## Exercise aim
Begin with the line below holding "purple square: (56, 39) -> (56, 75), moved" and go on through the line holding "gray star: (77, 57) -> (81, 71), moved", duplicating each line exactly and leaving out pictures.

<<<<

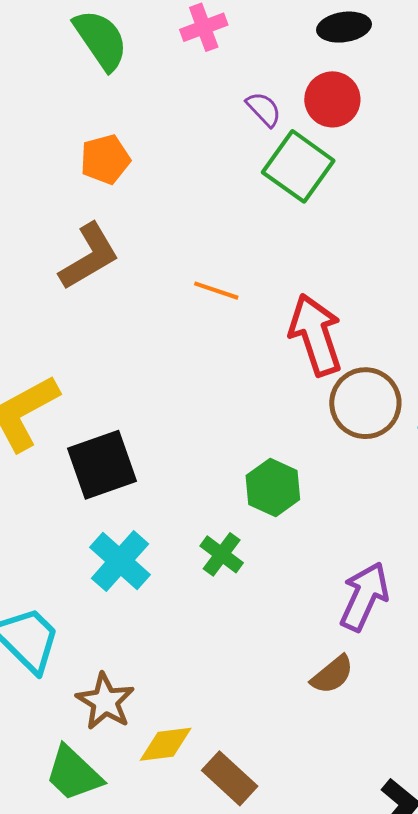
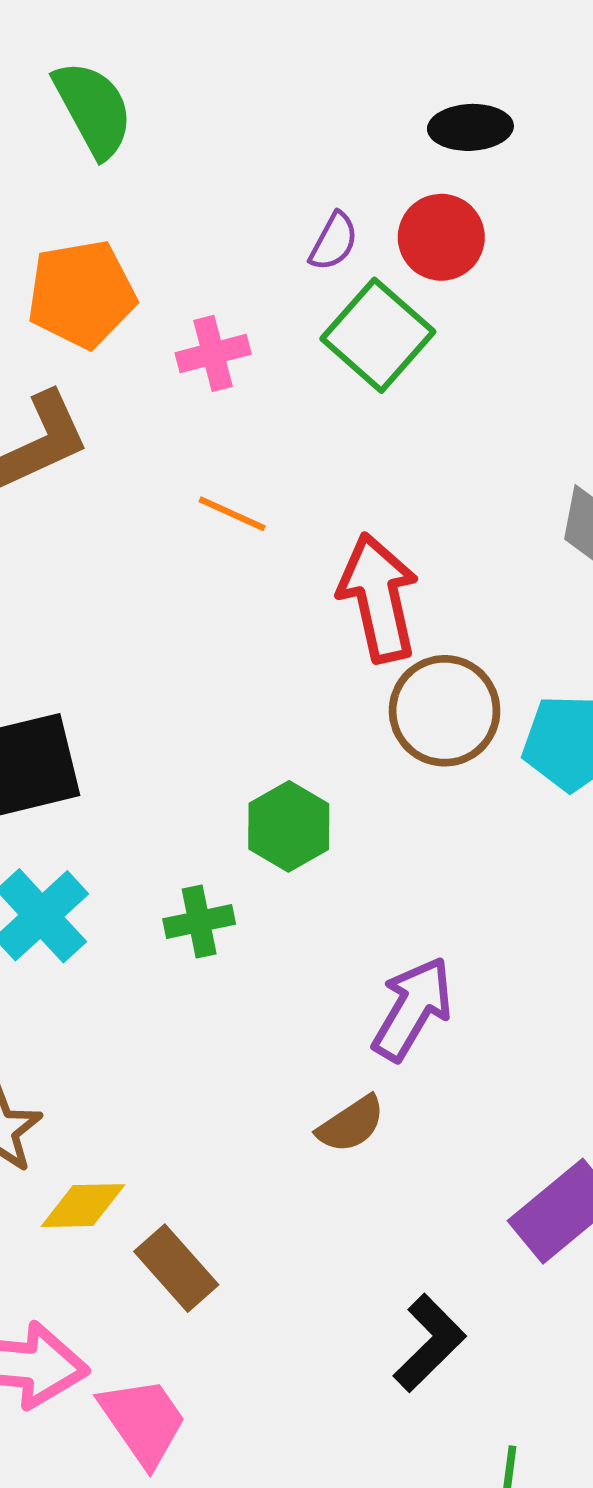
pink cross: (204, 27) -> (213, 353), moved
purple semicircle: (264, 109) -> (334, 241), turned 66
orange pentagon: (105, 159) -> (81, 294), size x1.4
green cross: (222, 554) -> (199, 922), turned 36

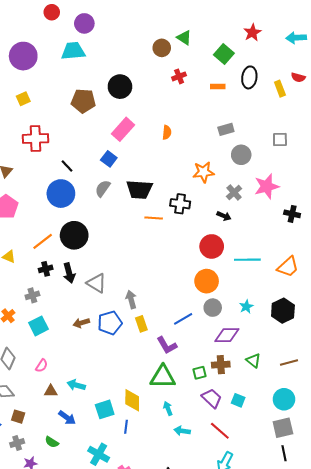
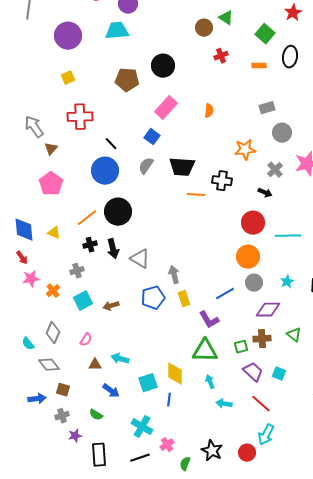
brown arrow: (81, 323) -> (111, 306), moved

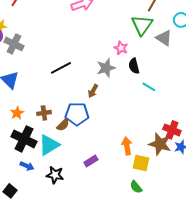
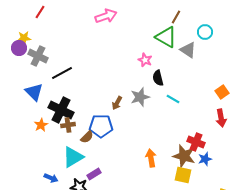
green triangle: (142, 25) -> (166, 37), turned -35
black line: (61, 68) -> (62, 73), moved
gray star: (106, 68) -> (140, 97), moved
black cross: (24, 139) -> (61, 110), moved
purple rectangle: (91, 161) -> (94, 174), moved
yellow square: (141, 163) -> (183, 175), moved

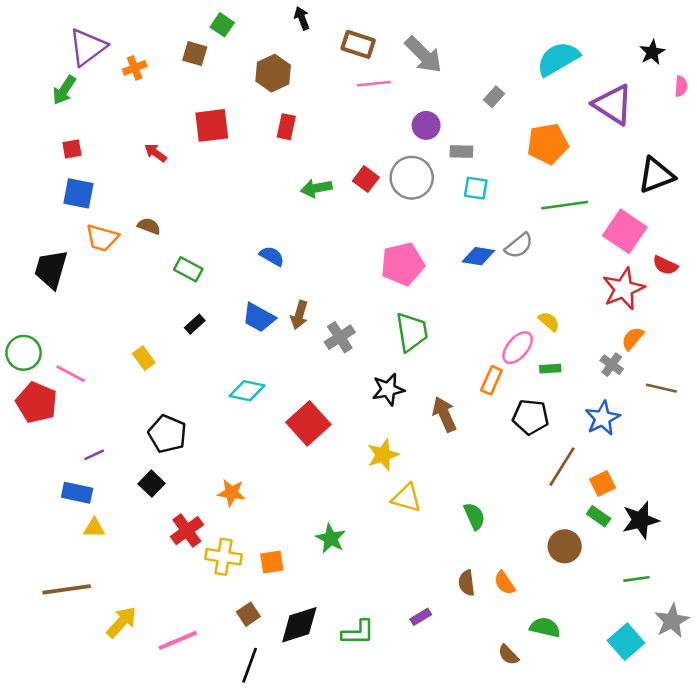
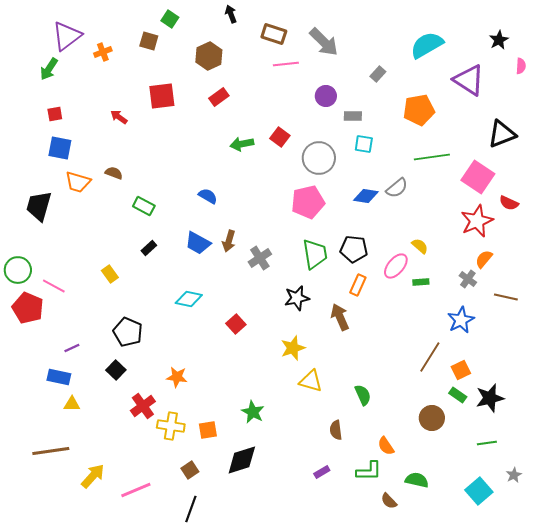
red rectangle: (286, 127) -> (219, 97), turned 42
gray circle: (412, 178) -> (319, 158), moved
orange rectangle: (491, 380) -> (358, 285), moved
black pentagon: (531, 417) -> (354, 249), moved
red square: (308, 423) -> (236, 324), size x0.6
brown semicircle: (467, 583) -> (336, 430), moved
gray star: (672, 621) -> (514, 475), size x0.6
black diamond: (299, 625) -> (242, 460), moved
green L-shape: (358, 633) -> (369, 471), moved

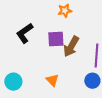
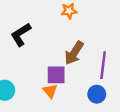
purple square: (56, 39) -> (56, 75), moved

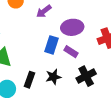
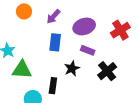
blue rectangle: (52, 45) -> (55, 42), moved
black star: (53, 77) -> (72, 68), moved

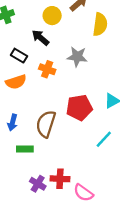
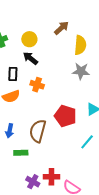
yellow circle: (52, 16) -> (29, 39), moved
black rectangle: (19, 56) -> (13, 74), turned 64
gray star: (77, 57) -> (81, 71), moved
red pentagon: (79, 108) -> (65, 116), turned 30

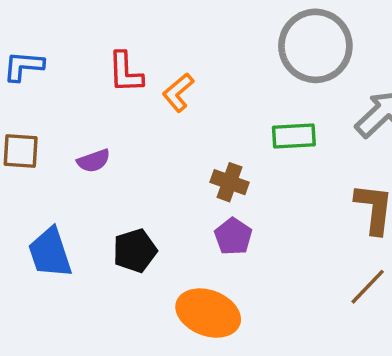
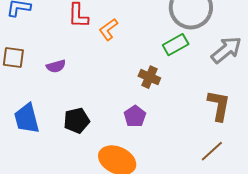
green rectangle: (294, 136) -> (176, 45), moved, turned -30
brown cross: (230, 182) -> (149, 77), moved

>>>>

## Output of the exercise
purple square: (56, 39) -> (56, 75), moved

blue rectangle: (52, 45) -> (55, 42), moved
black star: (53, 77) -> (72, 68), moved

yellow circle: (52, 16) -> (29, 39), moved
black rectangle: (19, 56) -> (13, 74), turned 64
gray star: (77, 57) -> (81, 71), moved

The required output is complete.